<<<<

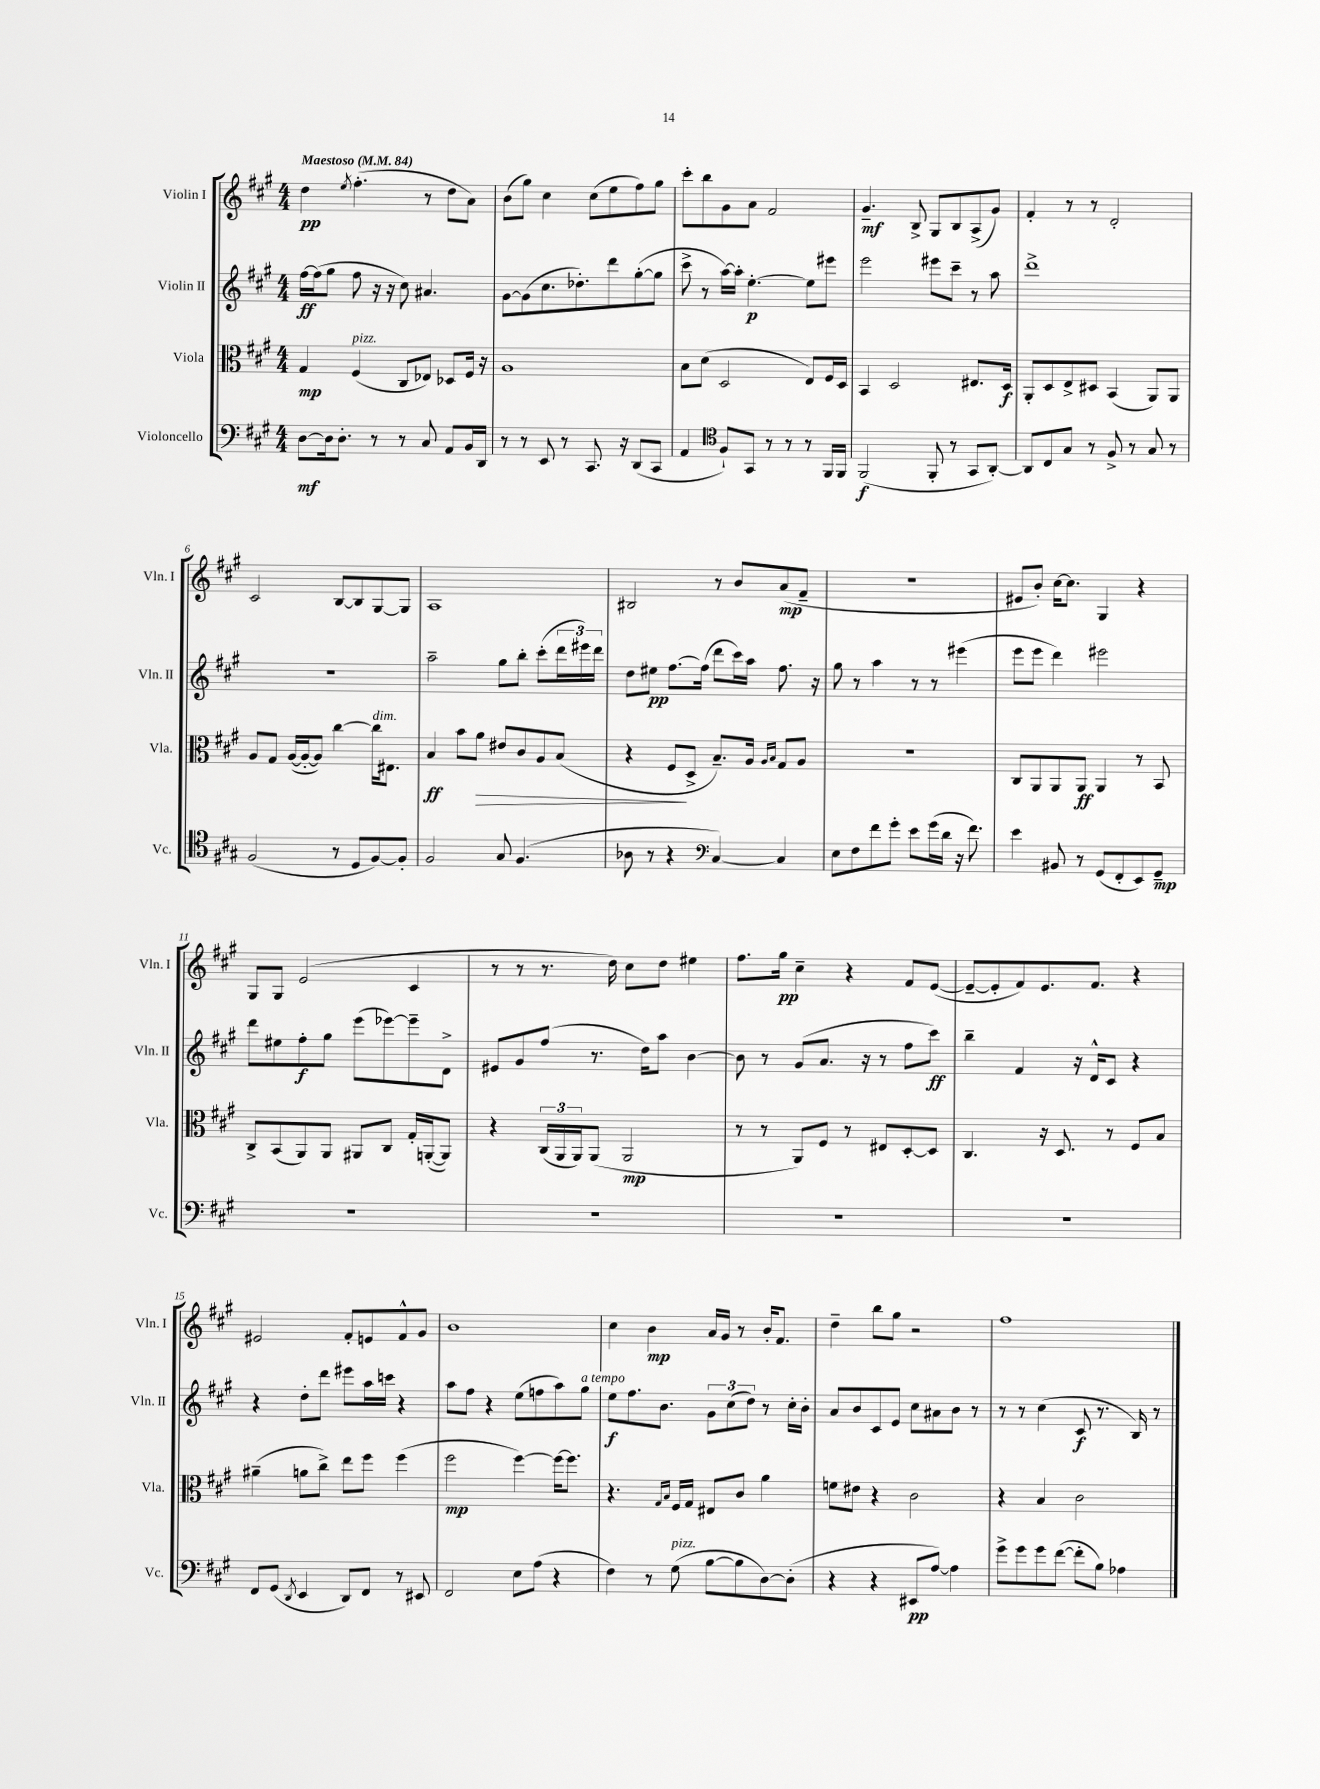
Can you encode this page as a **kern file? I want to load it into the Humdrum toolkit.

**kern	**kern	**kern	**kern
*staff4	*staff3	*staff2	*staff1
*clefF4	*clefC3	*clefG2	*clefG2
*k[f#c#g#]	*k[f#c#g#]	*k[f#c#g#]	*k[f#c#g#]
*M4/4	*M4/4	*M4/4	*M4/4
*MM84	*MM84	*MM84	*MM84
[8D\L	4G#/	[16ff#\LL	4dd\
.	.	(16ff#\]J	.
16D\]k	.	8gg#\J	.
8.D'\J	.	.	.
.	.	.	8qee/
.	(4F#/	8ff#\	(4.ff#'\
8r	.	16r	.
.	.	16r	.
8r	8C#/L	8cc#\)	.
8C#/	8E-/J)	4.a#/	8r
8AA/L	8D-/L	.	8dd\L
16BB/L	16F#/Jk	.	8a\J)
16DD/JJ	16r	.	.
=	=	=	=
8r	1A	[8g#\L	(8b\L
8r	.	(8g#\]	8gg#\J)
8EE/	.	8.cc#\	4cc#\
8r	.	.	.
.	.	8.dd-'\)	.
8.CC#/	.	.	(8cc#\L
.	.	8ddd\	8ee\
16r	.	.	.
(8DD/L	.	([8gg#'\	8ff#\)
8CC#/J	.	8gg#\]J	8gg#\J
=	=	=	=
4AA/	8B\L	8ccc#^\	8ccc#'\L
.	(8d\J	8r	8bb\
*clefC4	*	*	*
8F#`/L)	2D/	[16aa\LL)	8g#\
.	.	16aa'\]JJ	.
8GG#/J	.	[4.ee'\	8a\J
8r	.	.	2f#/
8r	.	.	.
8r	8E/L)	8ee\]L	.
16FF#/LL	16F#/L	8eee#\J	.
16FF#/JJ	16D/JJ	.	.
=	=	=	=
(2FF#/	4BB/	2eee\	4.g#~/
.	2D/	.	.
.	.	.	8B^/
8FF#'/	.	8eee#\L	8G#/L
8r	.	8ccc#~\J	8B/
8GG#/L	8.E#/L	8r	(8A^/
[8AA'/J)	.	8aa\	8g#/J)
.	16D/Jk	.	.
=	=	=	=
8AA/]L	8AA'/L	1ddd^	4f#'/
8C#/	8D/	.	.
8G#/J	8E^/	.	8r
8r	8D#/J	.	8r
8F#^/	(4BB/	.	2d'/
8r	.	.	.
8G#/	8AA/L)	.	.
8r	8AA/J	.	.
=	=	=	=
(2F#/	8A/L	1r	2c#/
.	8G#/J	.	.
.	([16A/LL	.	.
.	16A'/_J	.	.
.	8A/]J)	.	.
8r	[4cc#\	.	[8B/L
8D/L	.	.	8B/]
[8F#/)	16cc#\]LK	.	[8G#/
.	8.E#\J	.	.
8F#'/]J	.	.	8G#/]J
=	=	=	=
2F#/	4B/	2aa~\	1A
.	8b\L	.	.
.	8a\J	.	.
8G#/	8e#/L	8gg#\L	.
(4.F#/	8c#/	8bb'\J	.
.	8A/	(8ccc#'\L	.
.	(8B/J	24ddd\L	.
.	.	24eee#\)	.
.	.	24ddd\JJ	.
=	=	=	=
8A-\	4r	8dd\L	2B#/
8r	.	8ee#\J	.
4r	8F#/L	[8.ff#\L	.
.	8D^/J	.	.
.	.	(16ff#\]Jk	.
*clefF4	*	*	*
[4C#/)	8.B~/L)	8ddd\L	8r
.	.	16ccc#\L)	8b/L
.	16A/Jk	16aa\JJ	.
.	16qqA/LL	.	.
.	16qqB/JJ	.	.
4C#/]	8G#/L	8.ff#\	(8a/
.	8A/J	.	8f#~/J
.	.	16r	.
=	=	=	=
8E\L	1r	8gg#\	1r
8F#\	.	8r	.
8f#\	.	4aa\	.
8g#'\J	.	.	.
8e\L	.	8r	.
(16g#\L	.	8r	.
16d\JJ	.	.	.
16r	.	(4eee#\	.
8.f#\)	.	.	.
=	=	=	=
4e\	8C#/L	8eee\L	8e#/L
.	8AA/	8eee\J	8b'/J)
8BB#/	8AA/	4ddd\)	[16cc#\LK
.	.	.	8.cc#\]J
8r	8AA/J	.	.
(8GG#/L	4AA/	2eee#\	4G#/
8FF#'/	.	.	.
8EE/)	8r	.	4r
8GG#~/J	8BB/	.	.
=	=	=	=
1r	8C#^/L	8ddd\L	8G#/L
.	(8BB/	8ee#\	8G#/J
.	8AA/)	8ff#'\	(2e/
.	8AA/J	8gg#\J	.
.	8AA#/L	(8eee\L	.
.	8C#/J	[8eee-\)	.
.	16G#'/LL	8eee-~\]	4c#/
.	([16AA'/J	.	.
.	8AA/]J)	8d^\J	.
=	=	=	=
1r	4r	8e#/L	8r
.	.	8g#/	8r
.	(24C#/LL	(8ff#/J	8.r
.	24AA/	.	.
.	24AA/J)	.	.
.	(8AA/J	8.r	.
.	.	.	16dd\)
.	2AA/	.	8cc#\L
.	.	16dd\LK)	.
.	.	8aa\J	8dd\J
.	.	[4b\	4ee#\
=	=	=	=
1r	8r	8b\]	8.ff#\L
.	8r	8r	.
.	.	.	16gg#\Jk
.	8AA/L)	(8g#/L	4cc#~\
.	8F#/J	8.a/J	.
.	8r	.	4r
.	.	16r	.
.	8E#/L	8r	.
.	[8D'/	8ff#\L	8f#/L
.	8D/]J	8ccc#\J)	([8e/J
=	=	=	=
1r	4.C#/	4bb~\	8e~/_L
.	.	.	8e'/]
.	.	4f#/	8f#/)
.	16r	.	8.e/
.	8.D/	.	.
.	.	16r	.
.	.	16d^^/LK	8.f#/J
.	8r	8c#/J	.
.	8F#/L	4r	4r
.	8B/J	.	.
=	=	=	=
8FF#/L	(4a#~\	4r	2e#/
(8GG#/J	.	.	.
8qDD/	.	.	.
4EE/	8a\L	8dd'\L	.
.	8cc#^\J)	8ddd\J	.
8DD/L)	8ee\L	8eee#\L	8f#'/L
8FF#/J	8ff#\J	16aa\L	8e/
.	.	16ccc\JJ	.
8r	(4ff#\	4r	8f#^^/
8EE#/	.	.	8g#/J
=	=	=	=
2FF#/	2ff#\	8aa\L	1b
.	.	8ff#\J	.
.	.	4r	.
8E\L	[4ff#\)	(8ee\L	.
(8A\J	.	8ff\	.
4r	16ff#\_LK	8aa\)	.
.	8.ff#\]J	.	.
.	.	8gg#\J	.
=	=	=	=
4F#\)	4.r	8ee\L	4cc#\
.	.	8.ff#\	.
8r	.	.	4b\
.	.	8.b\J	.
.	16qqG#/LL	.	.
.	16qqB/JJ	.	.
(8G#\	16F#/LL	.	.
.	16G#/JJ	.	.
[8B\L	8E#/L	12g#\L	16a/LL
.	.	.	16g#/JJ
.	.	(12cc#\	.
8B\]	8c#/J	.	8r
.	.	12dd\J)	.
[8D\)	4a\	8r	16b'/LK
.	.	.	8.f#/J
(8D'\]J	.	16cc#'\LL	.
.	.	16b'\JJ	.
=	=	=	=
4r	8f\L	8a/L	4dd~\
.	8e#\J	8b/	.
4r	4r	8c#/	8bb\L
.	.	8e/J	8gg#\J
8EE#/L	2c#\	8cc#\L	2r
[8A/J)	.	8a#\	.
4A\]	.	8b\J	.
.	.	8r	.
=	=	=	=
8g#^\L	4r	8r	1ff#
8g#\	.	8r	.
8g#\	4B/	(4cc#\	.
([8f#\J	.	.	.
8f#'\]L	2c#\	8c#/	.
8B\J)	.	8.r	.
4A-\	.	.	.
.	.	16B/)	.
.	.	8r	.
==	==	==	==
*-	*-	*-	*-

>>>>

WORK TO DO
Count the lines of the material that contain the string "kern", and reply with that number alone.

EXERCISE RESPONSE
2